[Start of Attachment]

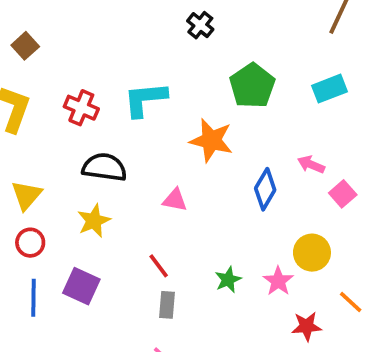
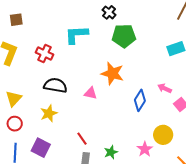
brown square: (25, 46) -> (16, 20), turned 32
green pentagon: (252, 86) -> (124, 36), moved, turned 30
cyan L-shape: (145, 99) -> (76, 35), moved
pink triangle: (175, 200) -> (91, 93), moved
green star: (228, 280) -> (111, 152), moved

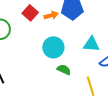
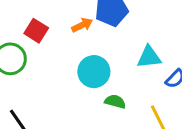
red square: (30, 13) -> (36, 31), moved

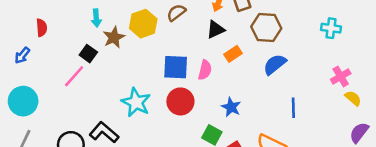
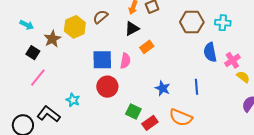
cyan arrow: (96, 18) -> (27, 25), moved, turned -56
brown hexagon: (266, 27) -> (192, 22), moved
blue semicircle: (275, 64) -> (210, 52), moved, turned -60
pink line: (74, 76) -> (38, 77), moved
cyan star: (136, 102) -> (73, 100), moved, size x0.6
blue star: (231, 107) -> (163, 88), moved

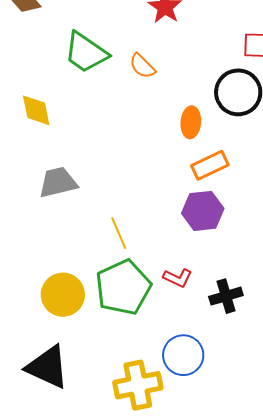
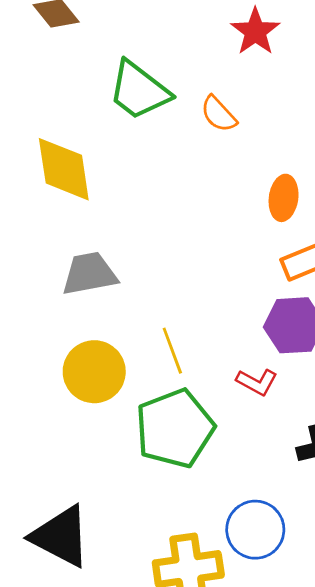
yellow diamond: (36, 110) -> (64, 169), size x1.4
red L-shape: (178, 278) -> (257, 382), moved
yellow circle: (63, 295) -> (94, 372), moved

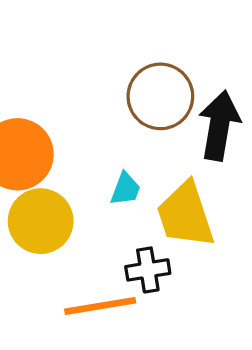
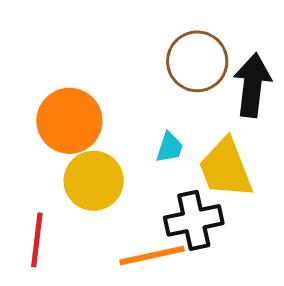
black cross: (148, 270) -> (194, 220), size x1.4

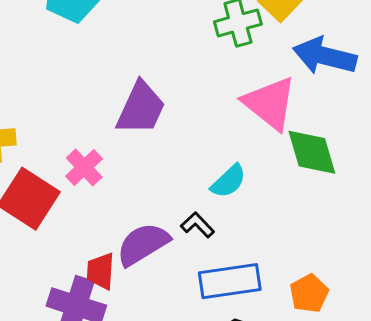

[End of Attachment]

WHAT TO DO:
In the records, how many lines have the word "blue" in them? Only the number is needed.

EXPECTED ANSWER:
2